'''

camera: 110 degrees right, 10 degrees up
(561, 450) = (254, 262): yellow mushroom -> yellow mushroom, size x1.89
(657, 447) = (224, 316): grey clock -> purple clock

'''
'''

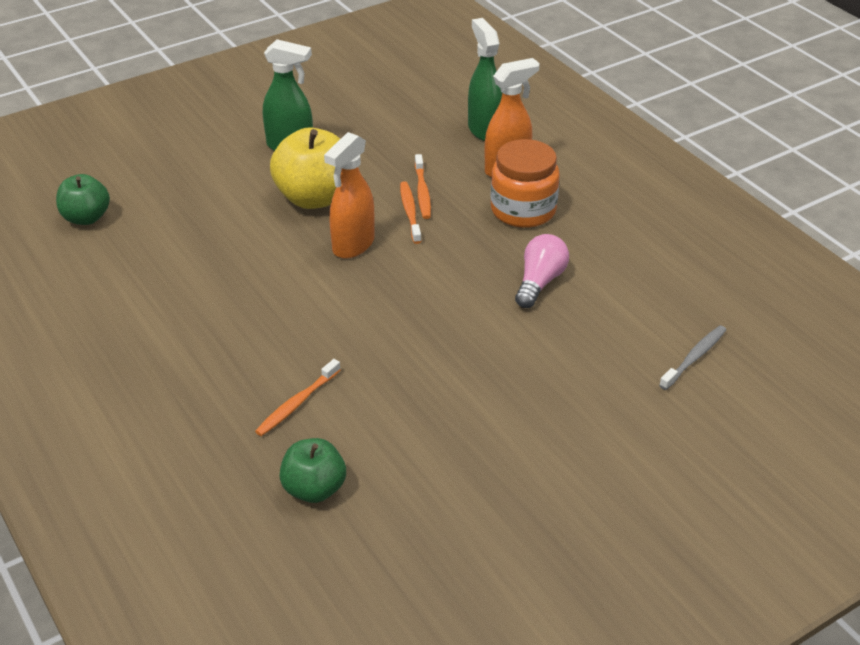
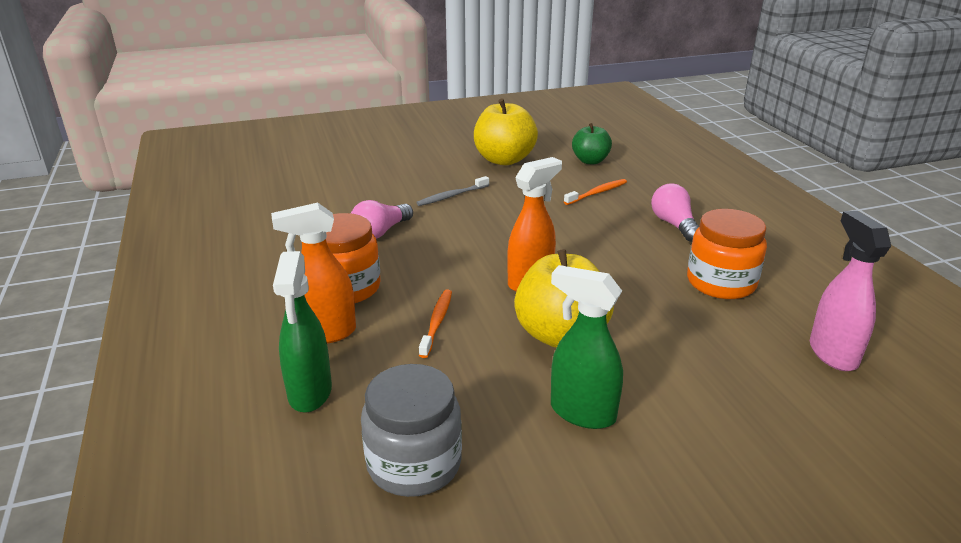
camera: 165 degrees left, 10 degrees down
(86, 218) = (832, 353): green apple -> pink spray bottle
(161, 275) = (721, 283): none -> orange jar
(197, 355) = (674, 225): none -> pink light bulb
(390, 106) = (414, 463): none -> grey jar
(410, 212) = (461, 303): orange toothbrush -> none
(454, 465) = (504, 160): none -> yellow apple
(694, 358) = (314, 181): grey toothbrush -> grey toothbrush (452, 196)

'''

*What the task requires:*
All lines of the records above that contain the word "apple" are to be copied out.

*Task response:*
(86, 218) = (832, 353): green apple -> pink spray bottle
(454, 465) = (504, 160): none -> yellow apple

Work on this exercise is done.